EXERCISE INSTRUCTIONS
Reproduce every item below word for word, keeping each line in its original order.

■ ■ ■ ■ ■

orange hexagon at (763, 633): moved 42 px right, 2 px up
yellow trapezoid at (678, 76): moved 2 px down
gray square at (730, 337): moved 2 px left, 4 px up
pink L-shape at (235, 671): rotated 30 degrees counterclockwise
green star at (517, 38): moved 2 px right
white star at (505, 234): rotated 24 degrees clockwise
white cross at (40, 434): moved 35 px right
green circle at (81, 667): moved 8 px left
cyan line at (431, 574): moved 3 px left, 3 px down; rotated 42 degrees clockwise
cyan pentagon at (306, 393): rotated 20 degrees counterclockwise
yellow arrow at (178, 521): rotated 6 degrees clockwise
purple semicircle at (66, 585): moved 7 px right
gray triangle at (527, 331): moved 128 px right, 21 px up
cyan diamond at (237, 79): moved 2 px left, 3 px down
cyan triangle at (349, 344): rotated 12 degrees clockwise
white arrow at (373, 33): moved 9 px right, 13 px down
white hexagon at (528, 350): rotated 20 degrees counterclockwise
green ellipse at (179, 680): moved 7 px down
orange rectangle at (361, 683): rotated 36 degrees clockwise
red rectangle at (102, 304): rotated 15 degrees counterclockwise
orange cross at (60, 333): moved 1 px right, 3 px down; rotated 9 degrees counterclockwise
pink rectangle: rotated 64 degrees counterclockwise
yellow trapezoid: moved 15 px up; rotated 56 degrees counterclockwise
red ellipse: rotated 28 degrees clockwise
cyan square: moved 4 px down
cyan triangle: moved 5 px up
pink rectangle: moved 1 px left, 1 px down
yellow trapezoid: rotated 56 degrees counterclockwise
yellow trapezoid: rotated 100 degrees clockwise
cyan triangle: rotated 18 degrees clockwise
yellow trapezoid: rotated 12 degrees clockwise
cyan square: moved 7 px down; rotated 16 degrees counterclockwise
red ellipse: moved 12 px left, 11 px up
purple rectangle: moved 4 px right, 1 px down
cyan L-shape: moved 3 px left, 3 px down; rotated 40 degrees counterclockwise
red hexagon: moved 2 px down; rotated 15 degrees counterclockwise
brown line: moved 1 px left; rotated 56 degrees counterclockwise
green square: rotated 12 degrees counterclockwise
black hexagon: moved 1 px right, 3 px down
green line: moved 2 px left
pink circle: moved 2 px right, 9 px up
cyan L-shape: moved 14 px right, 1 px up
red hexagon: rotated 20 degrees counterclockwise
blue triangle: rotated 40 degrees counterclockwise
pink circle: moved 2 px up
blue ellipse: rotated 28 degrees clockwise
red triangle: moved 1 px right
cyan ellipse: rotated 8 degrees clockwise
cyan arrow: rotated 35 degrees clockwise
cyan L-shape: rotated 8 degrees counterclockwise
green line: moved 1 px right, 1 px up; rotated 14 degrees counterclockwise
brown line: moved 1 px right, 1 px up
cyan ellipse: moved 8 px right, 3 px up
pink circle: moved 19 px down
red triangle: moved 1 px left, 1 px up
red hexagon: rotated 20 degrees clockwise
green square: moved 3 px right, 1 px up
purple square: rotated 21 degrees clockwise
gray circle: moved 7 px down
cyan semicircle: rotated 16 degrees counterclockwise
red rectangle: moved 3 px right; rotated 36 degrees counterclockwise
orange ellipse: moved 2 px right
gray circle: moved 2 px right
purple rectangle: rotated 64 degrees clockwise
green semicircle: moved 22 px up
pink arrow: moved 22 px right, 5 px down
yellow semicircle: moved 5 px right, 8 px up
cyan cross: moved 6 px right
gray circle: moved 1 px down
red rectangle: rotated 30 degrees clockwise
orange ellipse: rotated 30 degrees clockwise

■ ■ ■ ■ ■

WRITTEN RESPONSE
orange hexagon at (763, 633): moved 42 px right, 2 px up
yellow trapezoid at (678, 76): moved 2 px down
gray square at (730, 337): moved 2 px left, 4 px up
pink L-shape at (235, 671): rotated 30 degrees counterclockwise
green star at (517, 38): moved 2 px right
white star at (505, 234): rotated 24 degrees clockwise
white cross at (40, 434): moved 35 px right
green circle at (81, 667): moved 8 px left
cyan line at (431, 574): moved 3 px left, 3 px down; rotated 42 degrees clockwise
cyan pentagon at (306, 393): rotated 20 degrees counterclockwise
yellow arrow at (178, 521): rotated 6 degrees clockwise
purple semicircle at (66, 585): moved 7 px right
gray triangle at (527, 331): moved 128 px right, 21 px up
cyan diamond at (237, 79): moved 2 px left, 3 px down
cyan triangle at (349, 344): rotated 12 degrees clockwise
white arrow at (373, 33): moved 9 px right, 13 px down
white hexagon at (528, 350): rotated 20 degrees counterclockwise
green ellipse at (179, 680): moved 7 px down
orange rectangle at (361, 683): rotated 36 degrees clockwise
red rectangle at (102, 304): rotated 15 degrees counterclockwise
orange cross at (60, 333): moved 1 px right, 3 px down; rotated 9 degrees counterclockwise
pink rectangle: rotated 64 degrees counterclockwise
yellow trapezoid: moved 15 px up; rotated 56 degrees counterclockwise
red ellipse: rotated 28 degrees clockwise
cyan square: moved 4 px down
cyan triangle: moved 5 px up
pink rectangle: moved 1 px left, 1 px down
yellow trapezoid: rotated 56 degrees counterclockwise
yellow trapezoid: rotated 100 degrees clockwise
cyan triangle: rotated 18 degrees clockwise
yellow trapezoid: rotated 12 degrees clockwise
cyan square: moved 7 px down; rotated 16 degrees counterclockwise
red ellipse: moved 12 px left, 11 px up
purple rectangle: moved 4 px right, 1 px down
cyan L-shape: moved 3 px left, 3 px down; rotated 40 degrees counterclockwise
red hexagon: moved 2 px down; rotated 15 degrees counterclockwise
brown line: moved 1 px left; rotated 56 degrees counterclockwise
green square: rotated 12 degrees counterclockwise
black hexagon: moved 1 px right, 3 px down
green line: moved 2 px left
pink circle: moved 2 px right, 9 px up
cyan L-shape: moved 14 px right, 1 px up
red hexagon: rotated 20 degrees counterclockwise
blue triangle: rotated 40 degrees counterclockwise
pink circle: moved 2 px up
blue ellipse: rotated 28 degrees clockwise
red triangle: moved 1 px right
cyan ellipse: rotated 8 degrees clockwise
cyan arrow: rotated 35 degrees clockwise
cyan L-shape: rotated 8 degrees counterclockwise
green line: moved 1 px right, 1 px up; rotated 14 degrees counterclockwise
brown line: moved 1 px right, 1 px up
cyan ellipse: moved 8 px right, 3 px up
pink circle: moved 19 px down
red triangle: moved 1 px left, 1 px up
red hexagon: rotated 20 degrees clockwise
green square: moved 3 px right, 1 px up
purple square: rotated 21 degrees clockwise
gray circle: moved 7 px down
cyan semicircle: rotated 16 degrees counterclockwise
red rectangle: moved 3 px right; rotated 36 degrees counterclockwise
orange ellipse: moved 2 px right
gray circle: moved 2 px right
purple rectangle: rotated 64 degrees clockwise
green semicircle: moved 22 px up
pink arrow: moved 22 px right, 5 px down
yellow semicircle: moved 5 px right, 8 px up
cyan cross: moved 6 px right
gray circle: moved 1 px down
red rectangle: rotated 30 degrees clockwise
orange ellipse: rotated 30 degrees clockwise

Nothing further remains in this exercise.